_Instructions to follow_:
Beginning with the line that holds "Quote Board: [57,44,260,197]" in the data below, give again every line through the one that holds "Fleet Chart: [563,313,798,517]", exactly as written.

_Data to examine_:
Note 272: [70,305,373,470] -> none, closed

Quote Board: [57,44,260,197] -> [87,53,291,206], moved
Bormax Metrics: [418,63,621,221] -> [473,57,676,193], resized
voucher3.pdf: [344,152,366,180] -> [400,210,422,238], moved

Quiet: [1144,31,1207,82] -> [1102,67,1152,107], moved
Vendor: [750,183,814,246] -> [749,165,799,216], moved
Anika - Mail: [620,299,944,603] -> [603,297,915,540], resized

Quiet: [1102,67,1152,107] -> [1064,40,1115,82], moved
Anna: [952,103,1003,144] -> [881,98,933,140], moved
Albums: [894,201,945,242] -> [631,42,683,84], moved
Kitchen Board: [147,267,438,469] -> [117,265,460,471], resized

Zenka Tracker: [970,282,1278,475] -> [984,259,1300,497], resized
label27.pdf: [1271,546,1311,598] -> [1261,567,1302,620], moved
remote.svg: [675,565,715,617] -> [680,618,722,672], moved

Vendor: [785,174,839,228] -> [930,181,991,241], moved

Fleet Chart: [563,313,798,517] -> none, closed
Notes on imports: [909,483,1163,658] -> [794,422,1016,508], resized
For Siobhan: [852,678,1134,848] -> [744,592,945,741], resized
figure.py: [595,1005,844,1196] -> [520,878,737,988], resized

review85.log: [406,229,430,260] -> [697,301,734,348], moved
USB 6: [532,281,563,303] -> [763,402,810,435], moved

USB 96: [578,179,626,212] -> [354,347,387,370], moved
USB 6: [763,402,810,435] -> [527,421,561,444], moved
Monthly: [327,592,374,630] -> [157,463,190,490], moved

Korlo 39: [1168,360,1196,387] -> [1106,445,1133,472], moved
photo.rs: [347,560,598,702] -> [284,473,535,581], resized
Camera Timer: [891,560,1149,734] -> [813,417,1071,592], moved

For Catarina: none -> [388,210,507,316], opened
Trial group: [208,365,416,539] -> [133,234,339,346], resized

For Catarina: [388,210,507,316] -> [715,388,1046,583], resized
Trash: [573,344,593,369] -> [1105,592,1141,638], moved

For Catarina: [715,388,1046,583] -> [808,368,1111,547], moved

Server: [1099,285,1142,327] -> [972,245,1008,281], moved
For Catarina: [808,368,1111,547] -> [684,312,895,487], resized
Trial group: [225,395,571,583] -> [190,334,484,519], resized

_Answer section_:
Quote Board: [57,44,260,197] -> [87,53,291,206], moved
Bormax Metrics: [418,63,621,221] -> [473,57,676,193], resized
voucher3.pdf: [344,152,366,180] -> [400,210,422,238], moved

Quiet: [1144,31,1207,82] -> [1102,67,1152,107], moved
Vendor: [750,183,814,246] -> [749,165,799,216], moved
Anika - Mail: [620,299,944,603] -> [603,297,915,540], resized

Quiet: [1102,67,1152,107] -> [1064,40,1115,82], moved
Anna: [952,103,1003,144] -> [881,98,933,140], moved
Albums: [894,201,945,242] -> [631,42,683,84], moved
Kitchen Board: [147,267,438,469] -> [117,265,460,471], resized

Zenka Tracker: [970,282,1278,475] -> [984,259,1300,497], resized
label27.pdf: [1271,546,1311,598] -> [1261,567,1302,620], moved
remote.svg: [675,565,715,617] -> [680,618,722,672], moved

Vendor: [785,174,839,228] -> [930,181,991,241], moved

Fleet Chart: [563,313,798,517] -> none, closed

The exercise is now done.